[Records drawn from a dataset]
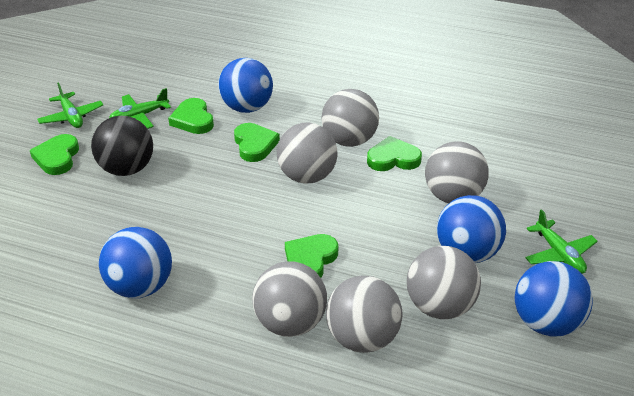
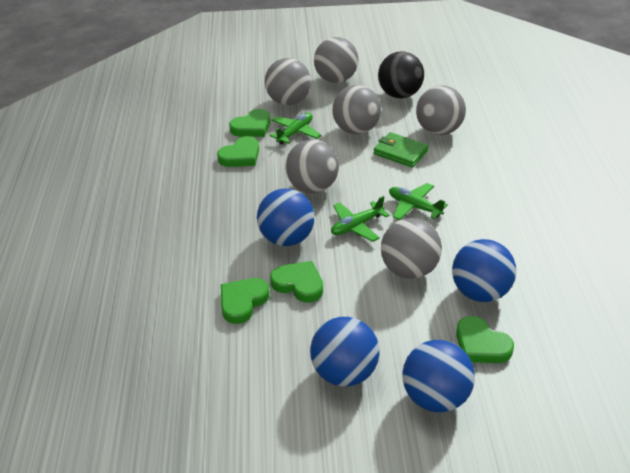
green wallet: none = 0 -> [373,132,429,168] = 1

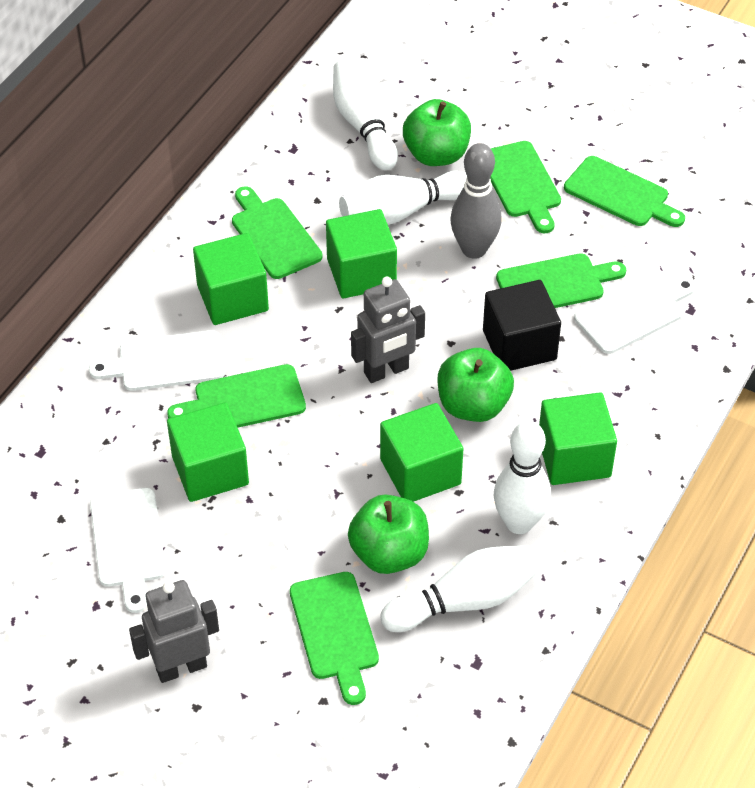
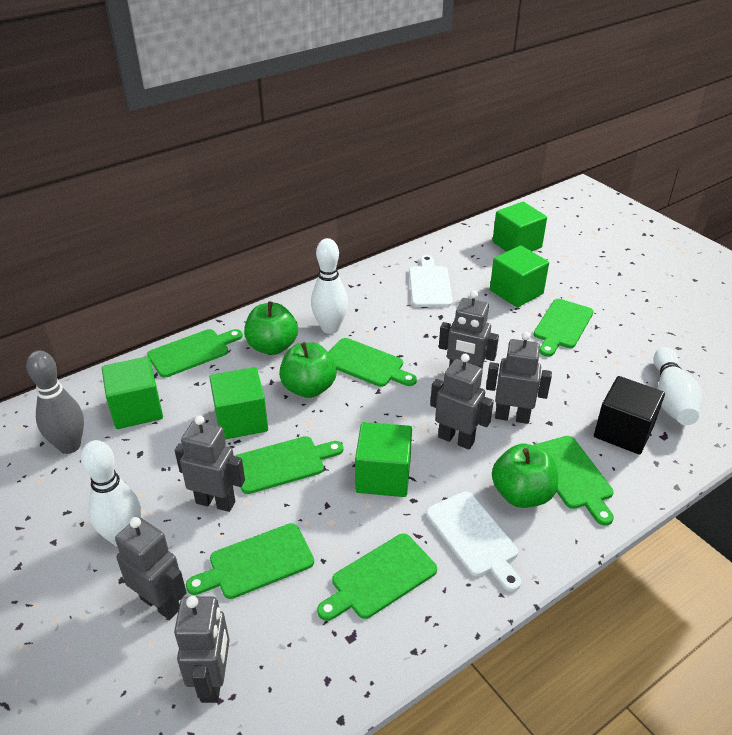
green cutting board: [167,364,306,428] [232,186,323,279] [290,572,379,705] [490,141,561,233] [496,253,626,308] [564,156,685,227] = 6 -> [147,329,243,378] [186,523,314,599] [235,436,344,494] [317,533,437,621] [328,338,417,387] [534,299,593,357] [534,436,614,526] = 7
grey robot: [129,580,219,683] [351,277,425,383] = 2 -> [115,517,187,620] [174,596,230,703] [175,415,245,512] [430,354,494,450] [439,290,499,369] [486,332,552,424] = 6
white bowling pin: [333,58,398,170] [339,171,467,225] [380,545,540,632] [494,421,551,534] = 4 -> [81,440,141,547] [311,238,348,334] [653,347,702,425] = 3
white cutting board: [89,330,225,391] [90,488,166,613] [574,277,696,354] = 3 -> [409,255,453,307] [426,491,521,591] = 2

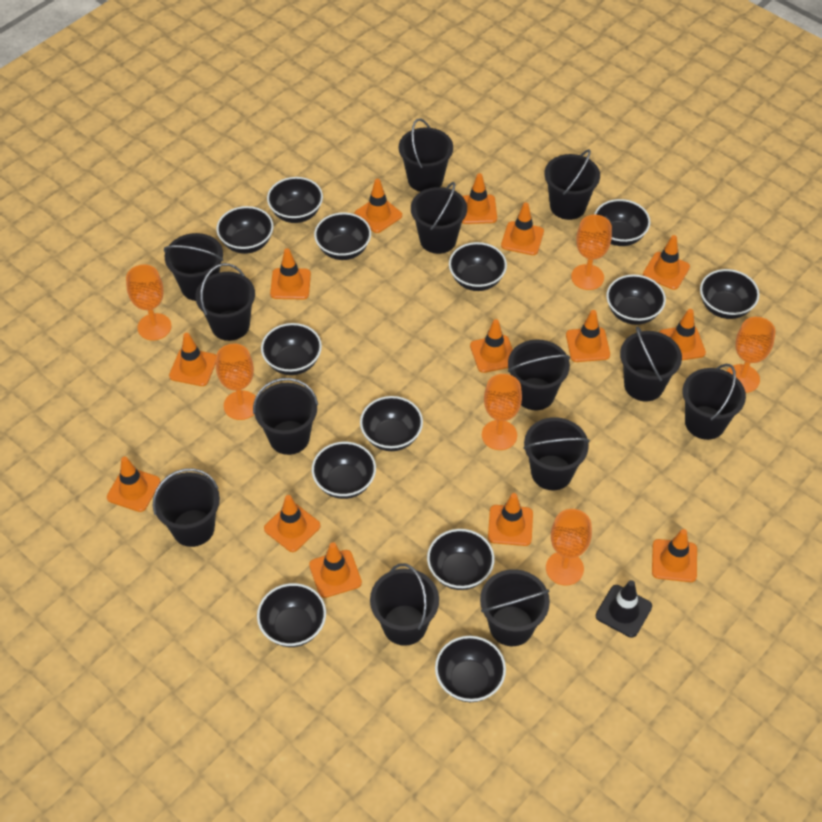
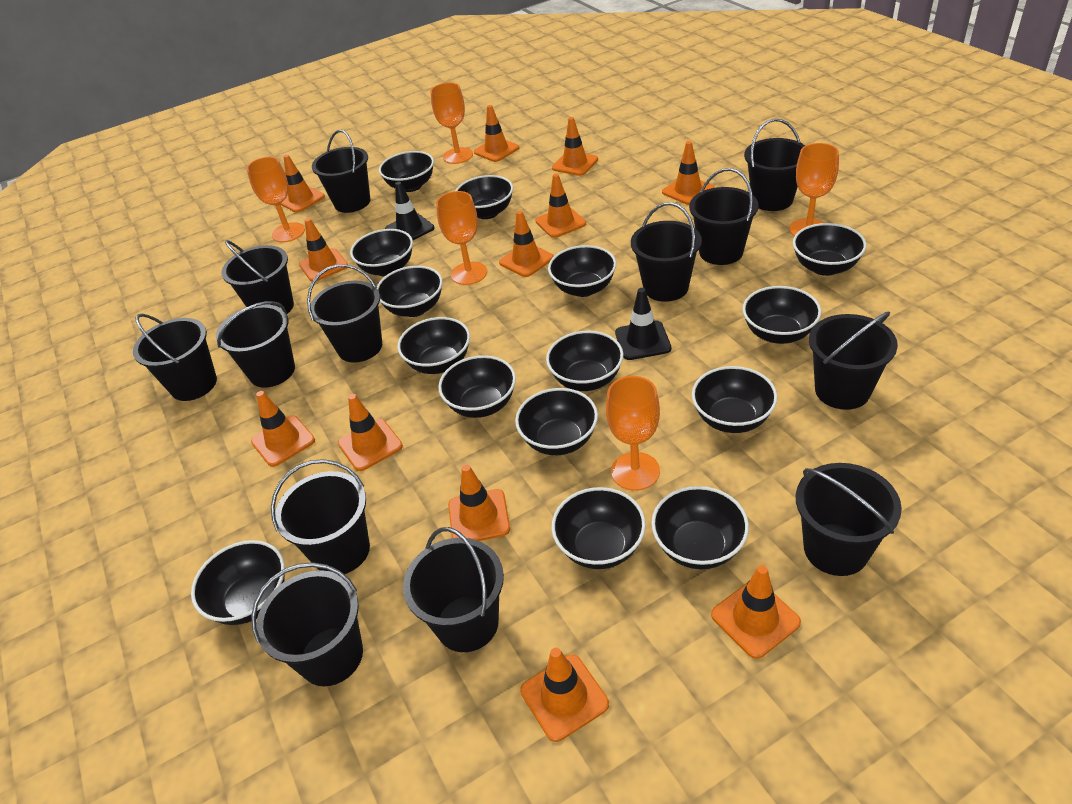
black bowl: [216,206,273,254] [257,583,326,647] [261,323,322,375] [267,177,323,223] [312,442,376,499] [314,213,371,260] [360,396,423,451] [427,529,494,590] [435,636,506,702] [449,242,507,291] [594,199,650,246] [606,274,666,325] [700,269,759,319] = 13 -> [191,540,285,625] [350,229,413,276] [377,266,443,317] [379,151,434,192] [397,317,470,374] [438,355,516,418] [455,175,513,219] [515,388,598,455] [546,331,623,391] [548,245,616,297] [551,487,646,569] [651,486,749,569] [692,366,778,433] [742,286,821,344] [793,223,867,276] = 15
black traffic cone: [596,580,652,638] = 1 -> [385,182,435,240] [615,288,671,360] = 2
orange goblet: [126,264,172,340] [216,344,256,420] [482,374,522,450] [546,509,592,586] [571,215,612,290] [727,317,775,393] = 6 -> [247,157,305,242] [430,83,473,164] [436,191,487,285] [606,376,660,491] [790,143,839,236] = 5
orange traffic cone: [107,457,160,512] [169,333,216,386] [264,495,321,552] [270,248,311,300] [309,542,362,598] [354,179,402,233] [462,173,497,224] [470,319,513,373] [488,493,533,546] [501,202,544,255] [566,310,610,362] [643,235,690,290] [652,529,697,582] [659,309,706,360] = 14 -> [251,391,315,467] [281,155,325,213] [299,218,348,282] [338,394,403,471] [448,465,510,541] [474,105,519,162] [499,211,554,277] [520,648,609,742] [535,174,586,238] [552,117,598,176] [662,141,714,205] [711,565,801,659] = 12

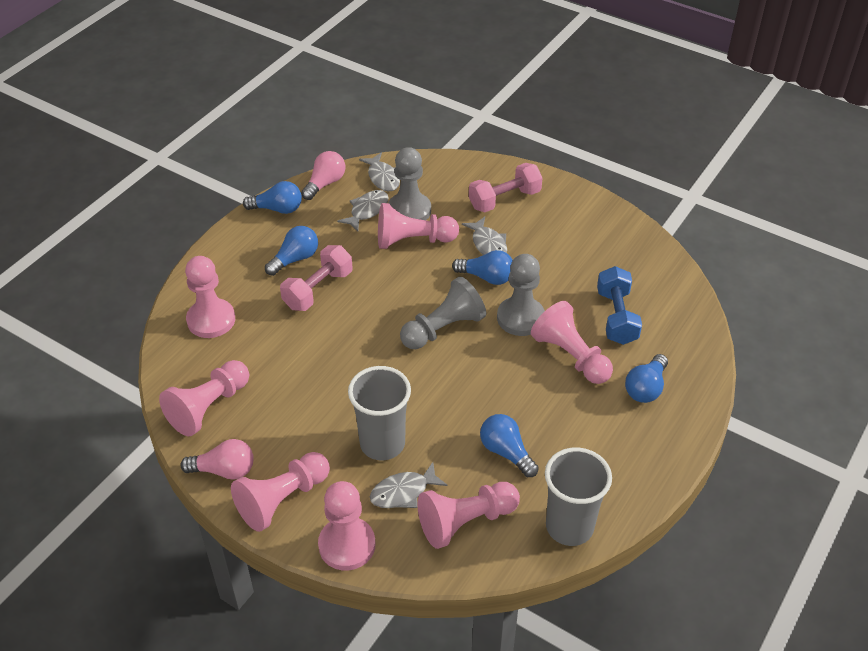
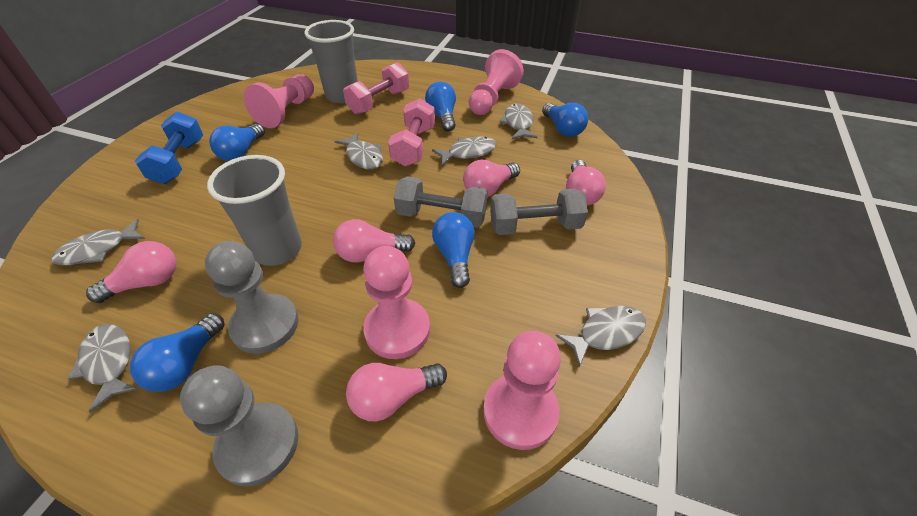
grey dumbbell: none = 0 -> [394,176,488,228] [490,188,588,235] = 2
grey fish: [337,190,388,231] [359,153,400,192] [370,462,448,508] [462,217,507,255] = 4 -> [51,219,145,266] [68,324,138,413] [335,132,383,170] [432,136,497,166] [499,104,538,139] [556,306,646,367] = 6
grey pawn: [388,147,431,220] [400,276,486,349] [497,254,545,336] = 3 -> [180,365,298,487] [205,241,299,354] = 2
pink light bulb: [180,439,254,480] [301,151,345,200] = 2 -> [86,241,176,303] [333,219,416,263] [346,363,447,421] [463,160,520,197] [566,160,606,206] = 5
pink pawn: [159,360,249,436] [185,256,235,338] [231,452,330,532] [318,481,376,571] [378,203,459,249] [418,482,520,549] [531,301,613,384] = 7 -> [244,74,314,128] [363,246,430,359] [469,49,524,115] [483,331,561,450] = 4

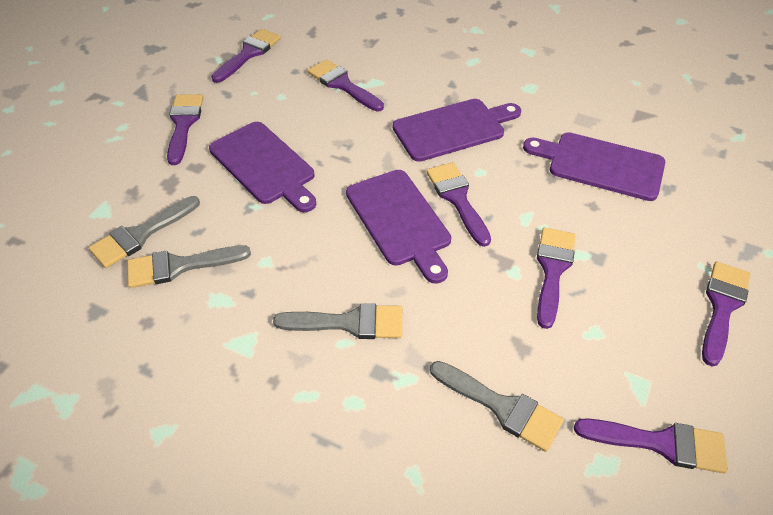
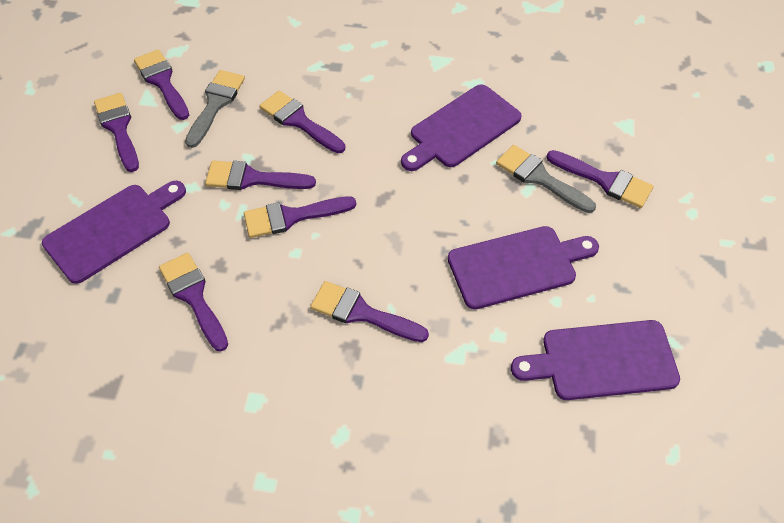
grey brush: [89,196,200,268] [127,245,251,288] [273,303,402,339] [430,361,564,452] = 4 -> [185,70,245,148] [496,145,596,213] = 2
purple brush: [167,94,203,165] [211,29,281,83] [308,59,384,112] [426,162,491,247] [537,228,576,329] [574,418,728,473] [702,261,750,366] = 7 -> [94,93,139,172] [134,49,189,120] [159,253,228,352] [205,161,316,190] [244,197,356,238] [260,90,345,153] [310,281,429,342] [547,150,653,208] = 8

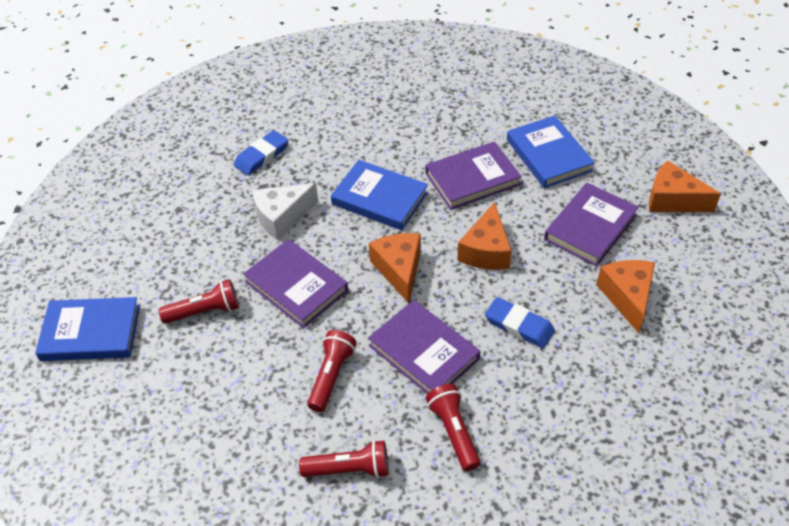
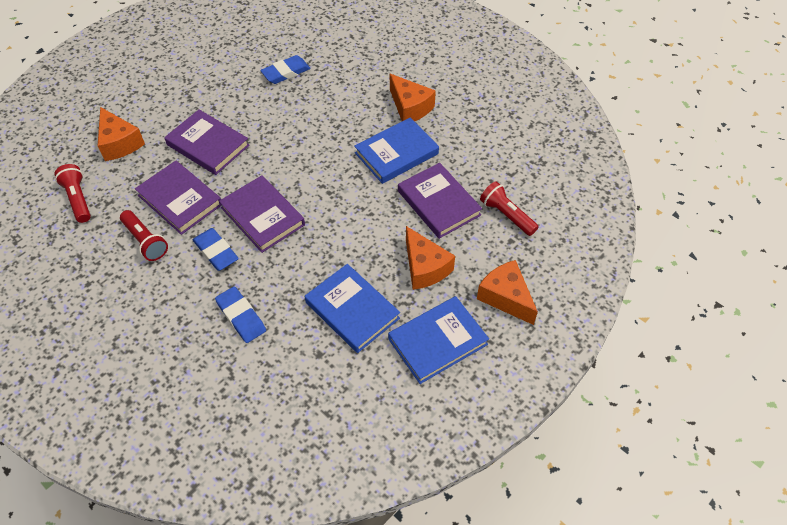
blue eraser: [234,130,288,175] [485,297,555,348] = 2 -> [192,228,239,271] [215,286,266,343] [260,55,311,84] = 3
red flashlight: [159,279,239,324] [299,440,388,478] [308,330,357,412] [426,384,480,471] = 4 -> [55,164,91,223] [120,210,168,261] [480,181,539,236] = 3
white cheese: [252,183,318,240] = 1 -> none = 0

PROBLEM TO WORK ON -> Above are records with pictures. Reproduce exactly only the lines from the line with "orange traffic cone: [107,457,160,512]" through the line with "purple brush: [167,94,203,165]", both ends included, and leave the pictures out.

FINISHED EXERCISE ->
orange traffic cone: [107,457,160,512] [169,333,216,386] [264,495,321,552] [270,248,311,300] [309,542,362,598] [354,179,402,233] [462,173,497,224] [470,319,513,373] [488,493,533,546] [501,202,544,255] [566,310,610,362] [643,235,690,290] [652,529,697,582] [659,309,706,360] = 14 -> [251,391,315,467] [281,155,325,213] [299,218,348,282] [338,394,403,471] [448,465,510,541] [474,105,519,162] [499,211,554,277] [520,648,609,742] [535,174,586,238] [552,117,598,176] [662,141,714,205] [711,565,801,659] = 12

grey dumbbell: none = 0 -> [394,176,488,228] [490,188,588,235] = 2
grey fish: [337,190,388,231] [359,153,400,192] [370,462,448,508] [462,217,507,255] = 4 -> [51,219,145,266] [68,324,138,413] [335,132,383,170] [432,136,497,166] [499,104,538,139] [556,306,646,367] = 6
grey pawn: [388,147,431,220] [400,276,486,349] [497,254,545,336] = 3 -> [180,365,298,487] [205,241,299,354] = 2
pink light bulb: [180,439,254,480] [301,151,345,200] = 2 -> [86,241,176,303] [333,219,416,263] [346,363,447,421] [463,160,520,197] [566,160,606,206] = 5
pink pawn: [159,360,249,436] [185,256,235,338] [231,452,330,532] [318,481,376,571] [378,203,459,249] [418,482,520,549] [531,301,613,384] = 7 -> [244,74,314,128] [363,246,430,359] [469,49,524,115] [483,331,561,450] = 4

grey brush: [89,196,200,268] [127,245,251,288] [273,303,402,339] [430,361,564,452] = 4 -> [185,70,245,148] [496,145,596,213] = 2
purple brush: [167,94,203,165] [211,29,281,83] [308,59,384,112] [426,162,491,247] [537,228,576,329] [574,418,728,473] [702,261,750,366] = 7 -> [94,93,139,172] [134,49,189,120] [159,253,228,352] [205,161,316,190] [244,197,356,238] [260,90,345,153] [310,281,429,342] [547,150,653,208] = 8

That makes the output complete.